START Available data

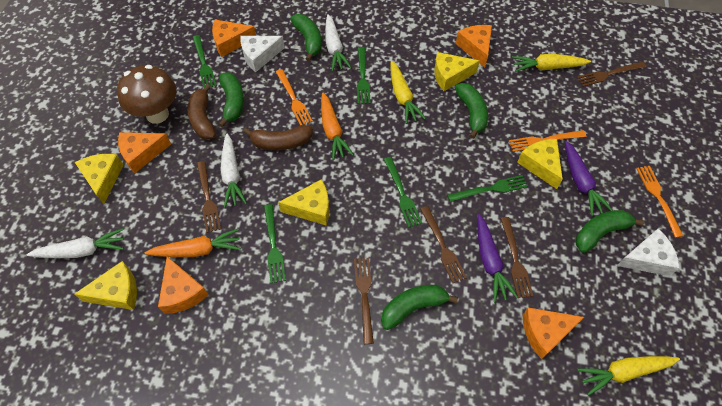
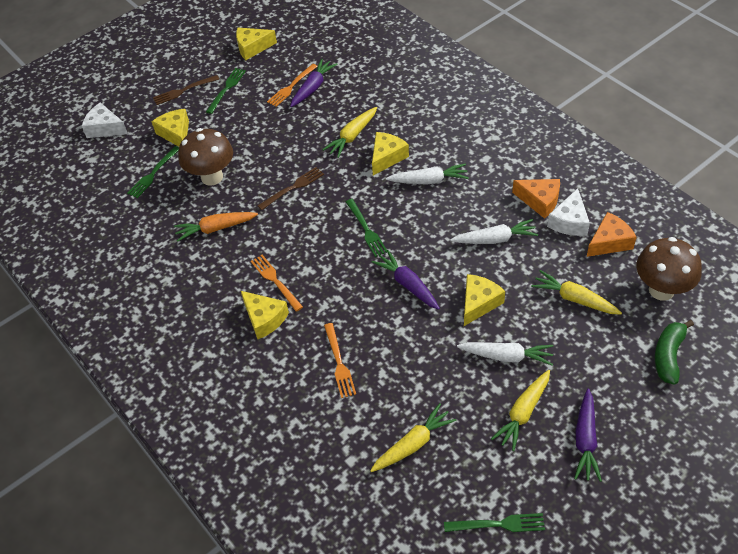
brown banana: 2 -> 0
brown fork: 5 -> 2
brown mushroom: 1 -> 2
green banana: 5 -> 1
green fork: 5 -> 4
orange carrot: 2 -> 1
orange cheese: 5 -> 2
purple carrot: 2 -> 3
yellow carrot: 3 -> 4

END Available data

[Requirement]: Copy out all the lines of the records that include "carrot".

[Result of this task]:
orange carrot: 2 -> 1
purple carrot: 2 -> 3
yellow carrot: 3 -> 4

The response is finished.